[DATA FOR ANALYSIS Boundary: Start]

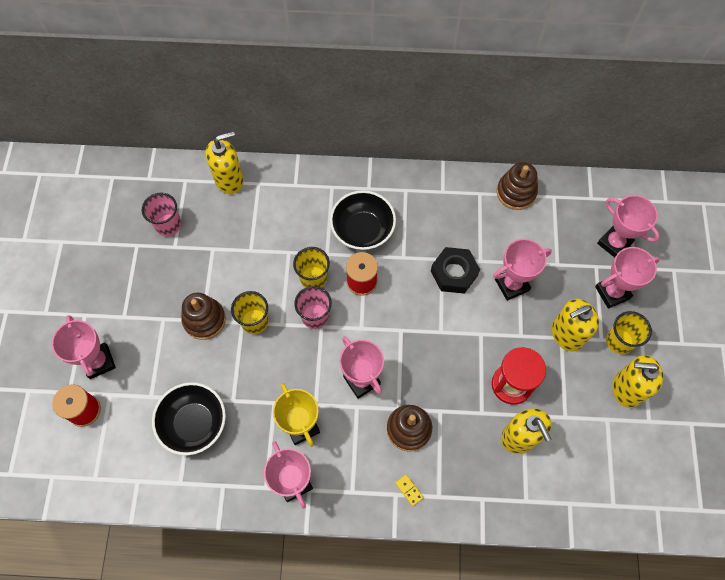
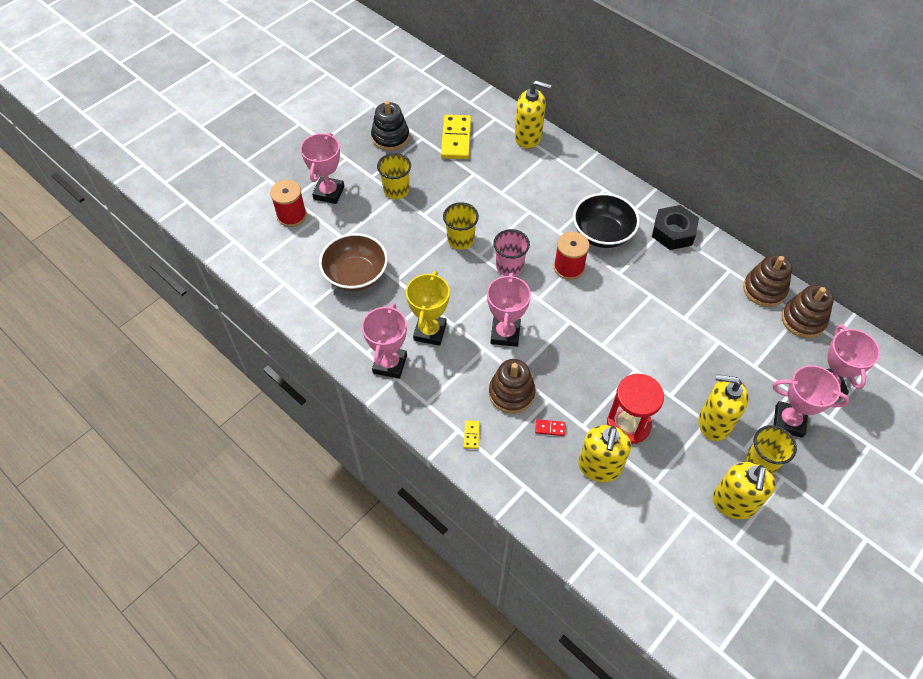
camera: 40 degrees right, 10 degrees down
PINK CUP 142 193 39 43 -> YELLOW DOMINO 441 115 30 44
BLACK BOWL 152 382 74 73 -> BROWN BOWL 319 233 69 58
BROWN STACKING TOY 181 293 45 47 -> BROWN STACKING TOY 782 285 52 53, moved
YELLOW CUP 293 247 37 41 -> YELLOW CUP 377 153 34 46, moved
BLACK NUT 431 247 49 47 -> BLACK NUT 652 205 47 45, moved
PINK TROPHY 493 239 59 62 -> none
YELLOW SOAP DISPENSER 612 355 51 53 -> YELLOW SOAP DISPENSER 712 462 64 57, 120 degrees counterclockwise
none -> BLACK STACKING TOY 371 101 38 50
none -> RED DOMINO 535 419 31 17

[DATA FOR ANALYSIS Boundary: End]

▶ REQUIREMENT
The job is to set down the whole listing exactly, excluding any images.

▶ RESULT BELOW
camera: 40 degrees right, 10 degrees down
PINK CUP 142 193 39 43 -> YELLOW DOMINO 441 115 30 44
BLACK BOWL 152 382 74 73 -> BROWN BOWL 319 233 69 58
BROWN STACKING TOY 181 293 45 47 -> BROWN STACKING TOY 782 285 52 53, moved
YELLOW CUP 293 247 37 41 -> YELLOW CUP 377 153 34 46, moved
BLACK NUT 431 247 49 47 -> BLACK NUT 652 205 47 45, moved
PINK TROPHY 493 239 59 62 -> none
YELLOW SOAP DISPENSER 612 355 51 53 -> YELLOW SOAP DISPENSER 712 462 64 57, 120 degrees counterclockwise
none -> BLACK STACKING TOY 371 101 38 50
none -> RED DOMINO 535 419 31 17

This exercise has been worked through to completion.